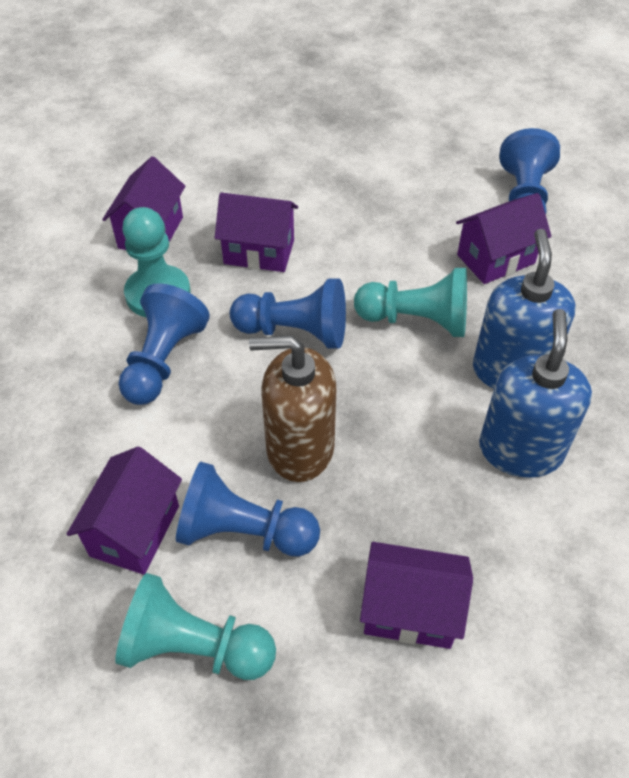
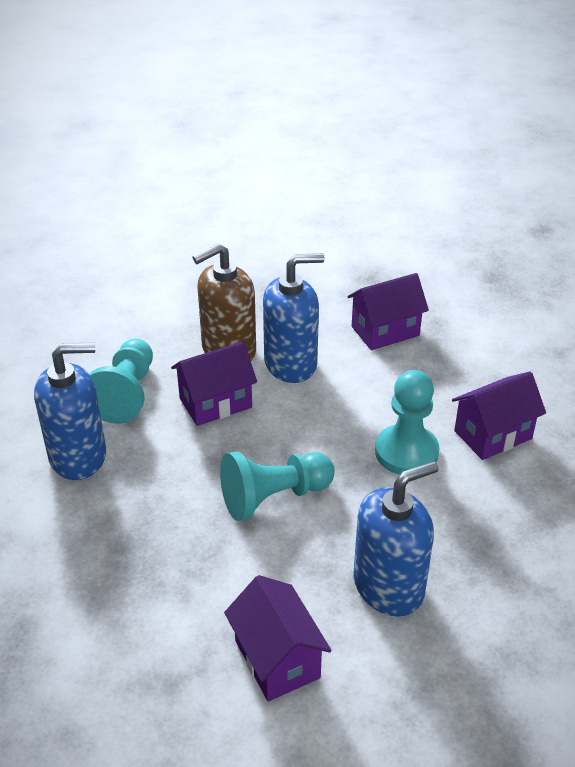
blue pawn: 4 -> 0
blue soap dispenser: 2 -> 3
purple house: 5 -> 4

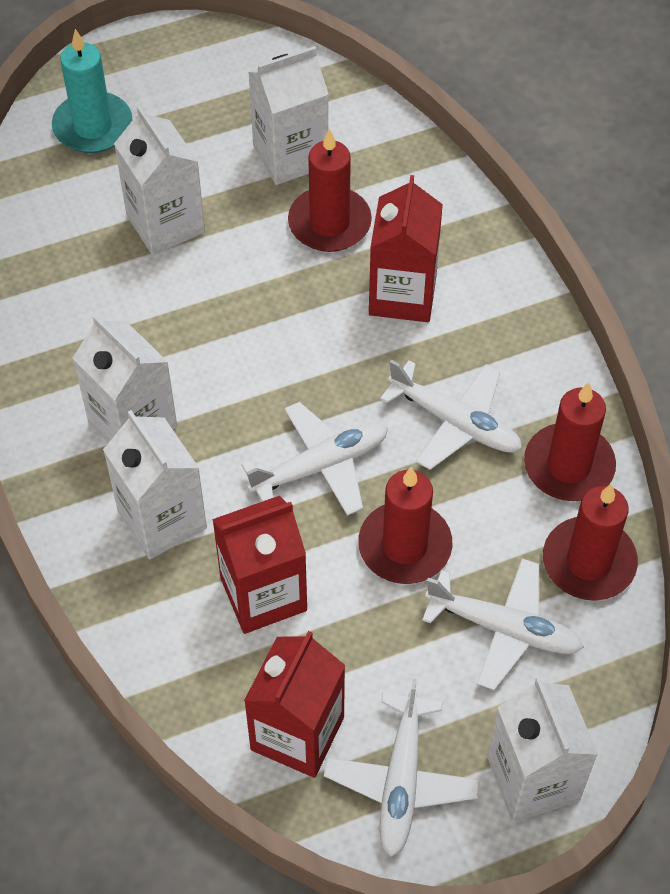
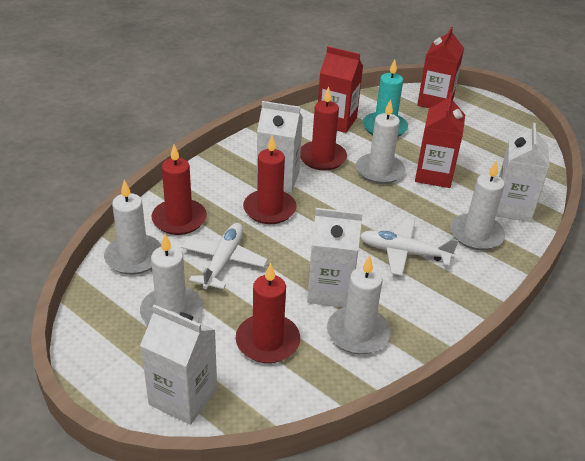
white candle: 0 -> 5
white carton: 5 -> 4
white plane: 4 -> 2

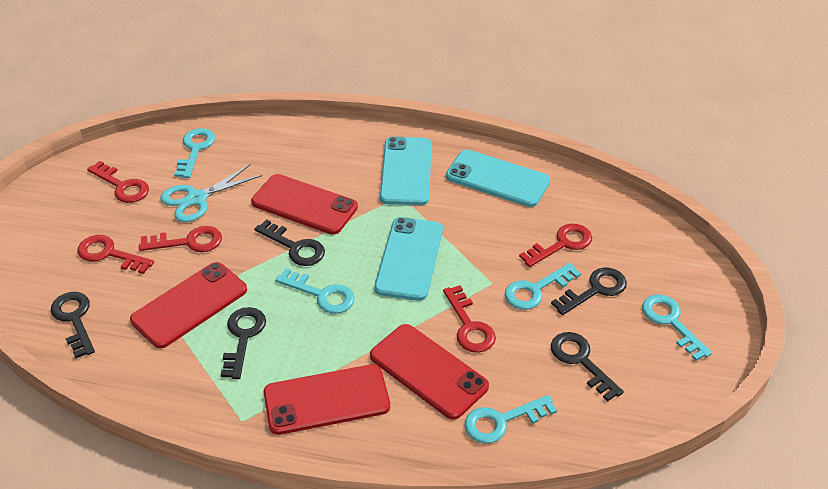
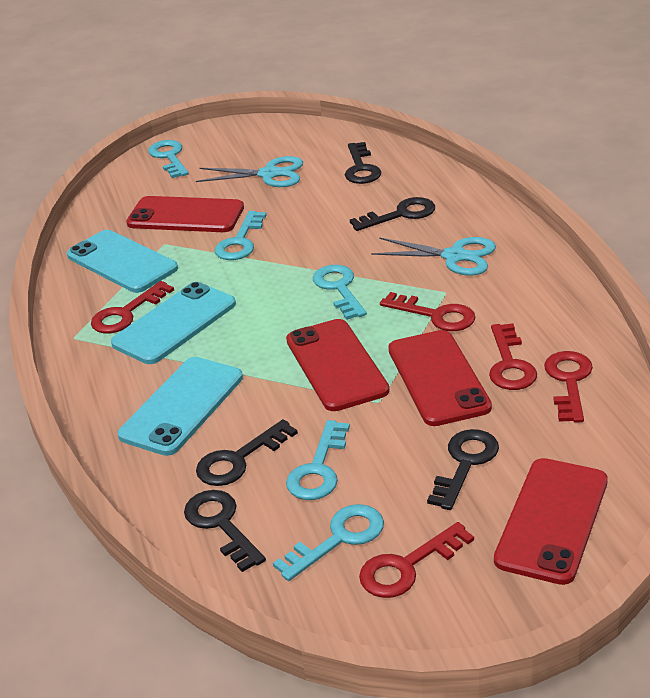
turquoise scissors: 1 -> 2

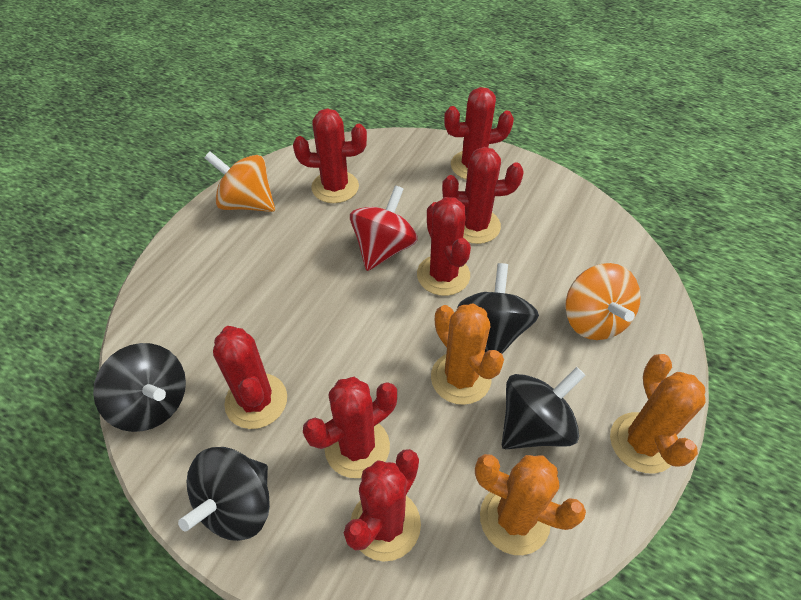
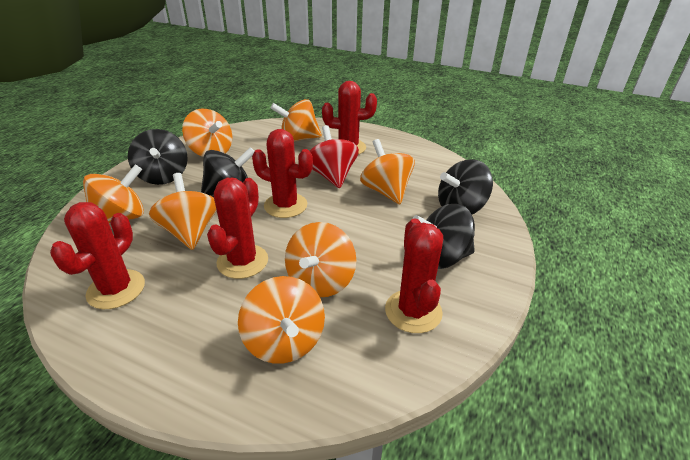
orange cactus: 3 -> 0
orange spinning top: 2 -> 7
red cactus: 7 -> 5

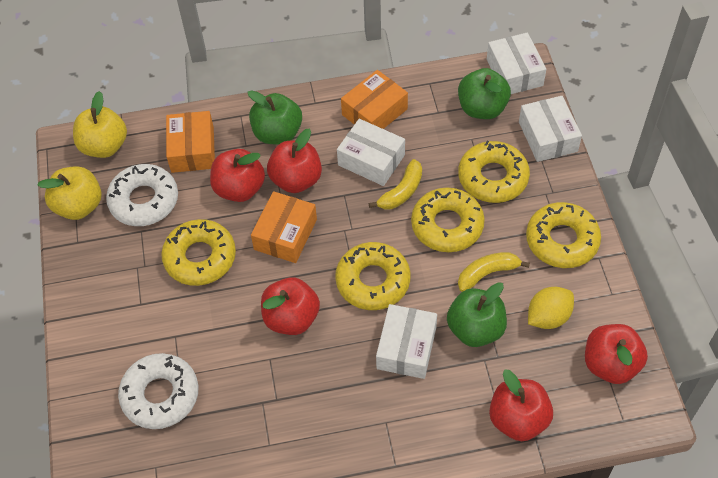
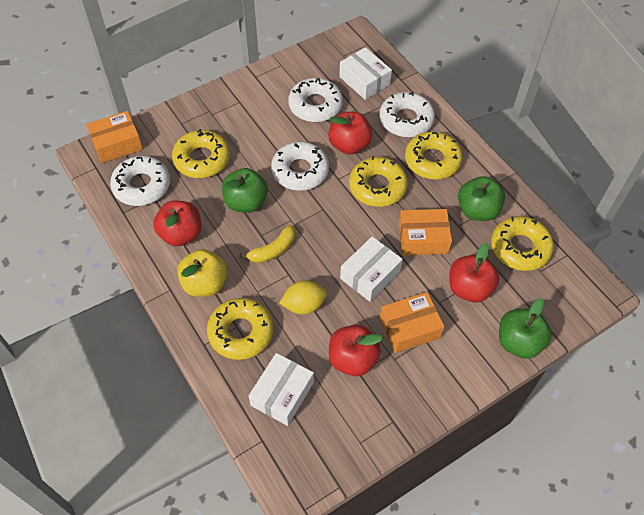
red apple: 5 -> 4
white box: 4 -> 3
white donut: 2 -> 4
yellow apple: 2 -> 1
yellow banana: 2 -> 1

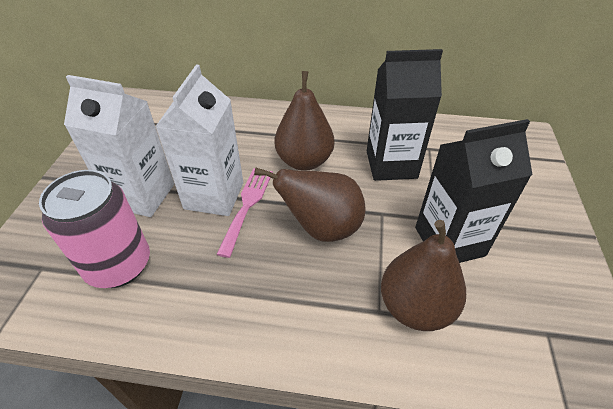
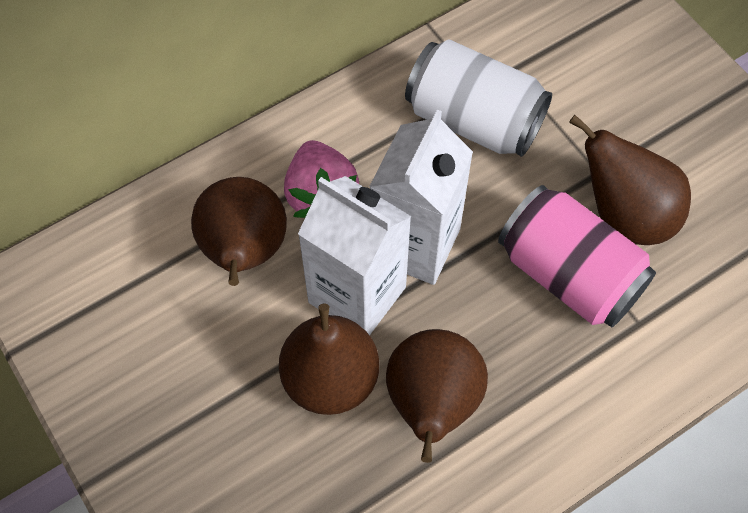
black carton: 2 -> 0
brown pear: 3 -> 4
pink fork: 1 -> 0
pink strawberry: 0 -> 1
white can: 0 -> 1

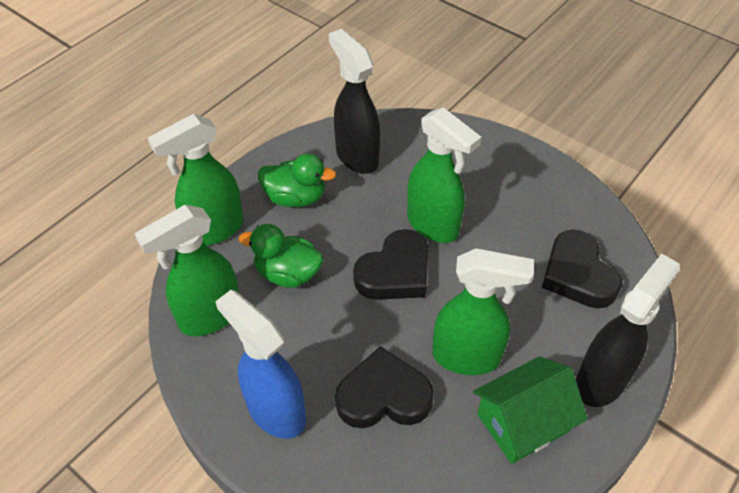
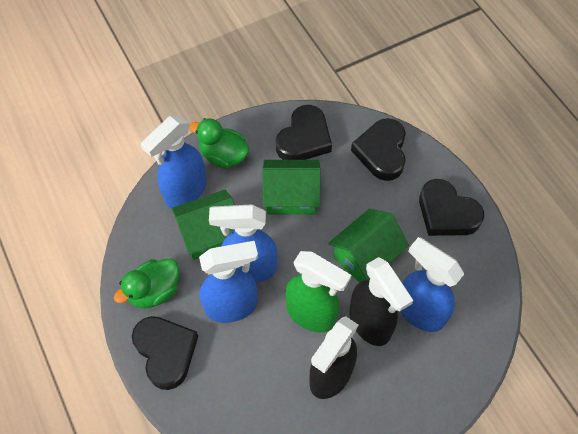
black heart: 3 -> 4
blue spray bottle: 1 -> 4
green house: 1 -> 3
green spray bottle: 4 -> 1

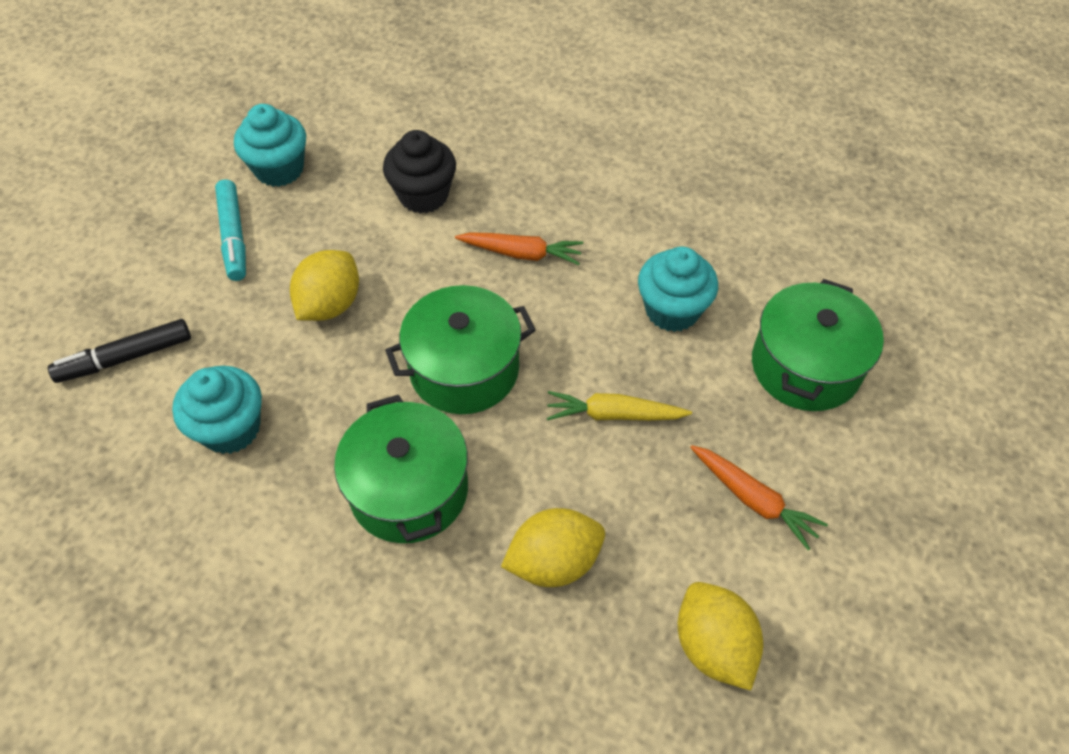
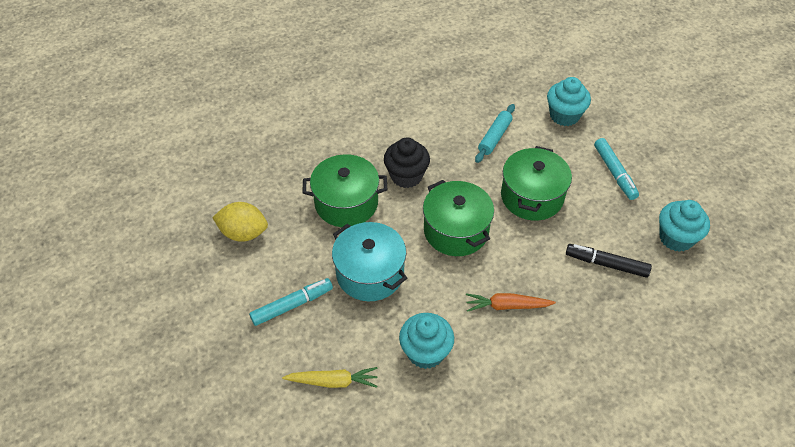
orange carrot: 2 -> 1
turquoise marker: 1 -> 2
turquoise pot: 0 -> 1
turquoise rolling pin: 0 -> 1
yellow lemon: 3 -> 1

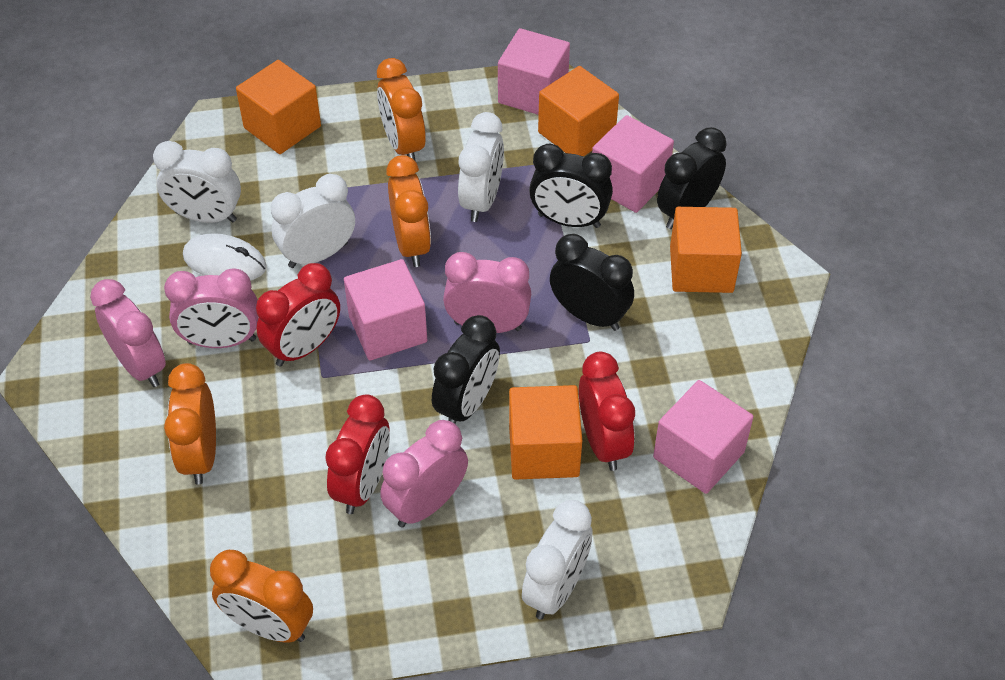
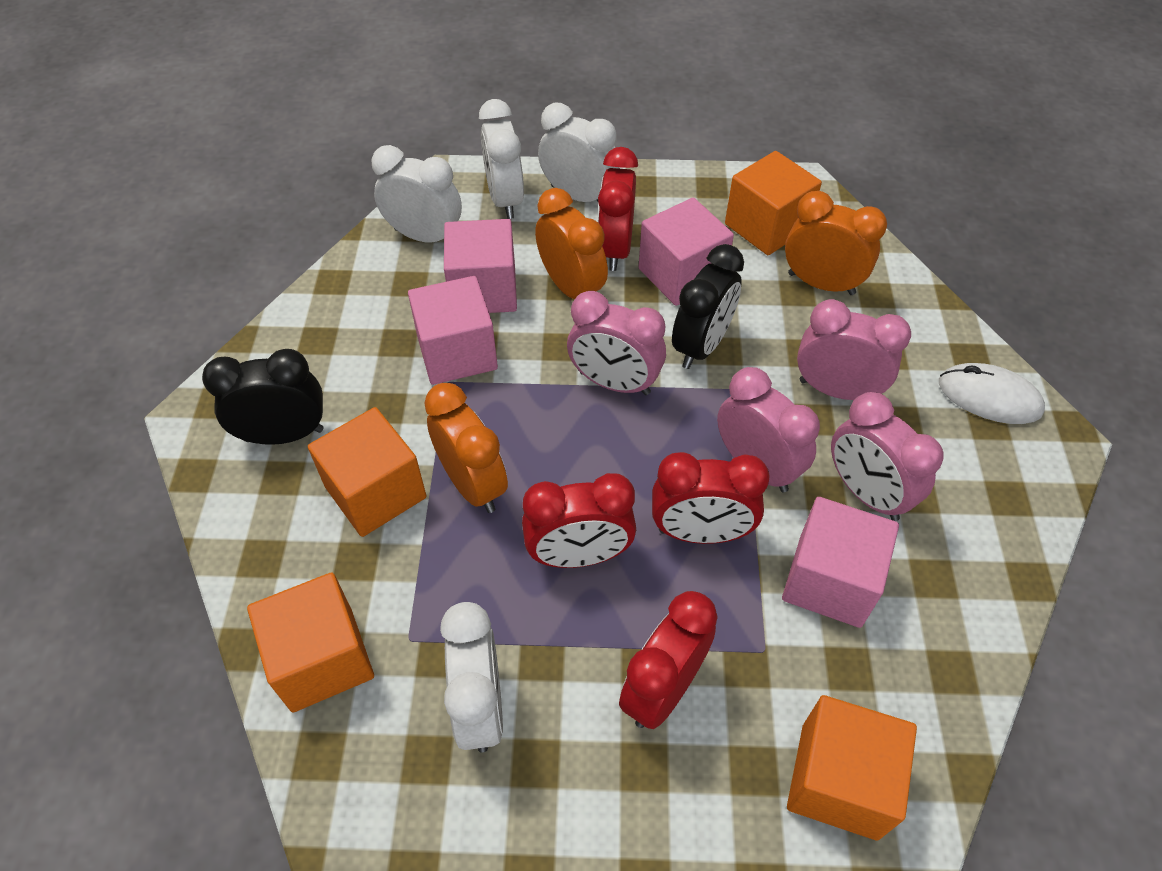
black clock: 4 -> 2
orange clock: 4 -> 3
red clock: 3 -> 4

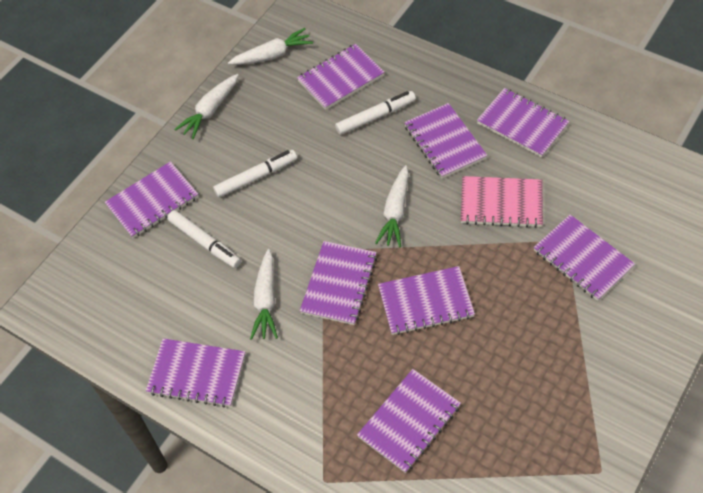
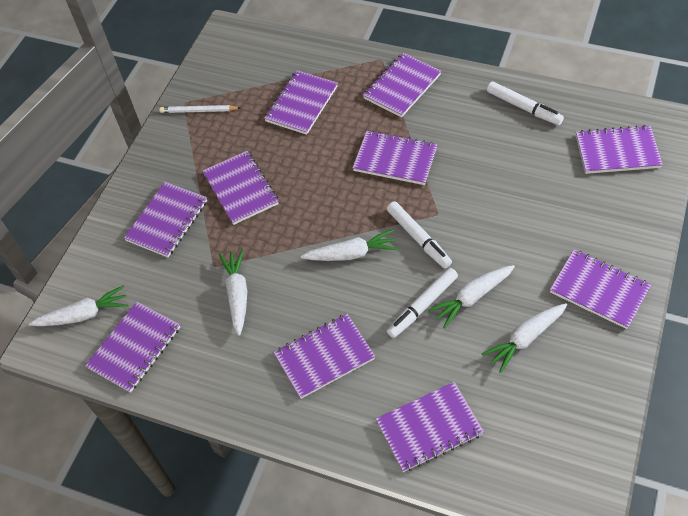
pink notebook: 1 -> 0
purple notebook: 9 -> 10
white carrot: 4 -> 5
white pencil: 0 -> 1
=======
== Activity ==
Count the lines of the data that contain the string "green", and reply with that number alone.

== Task result ==
2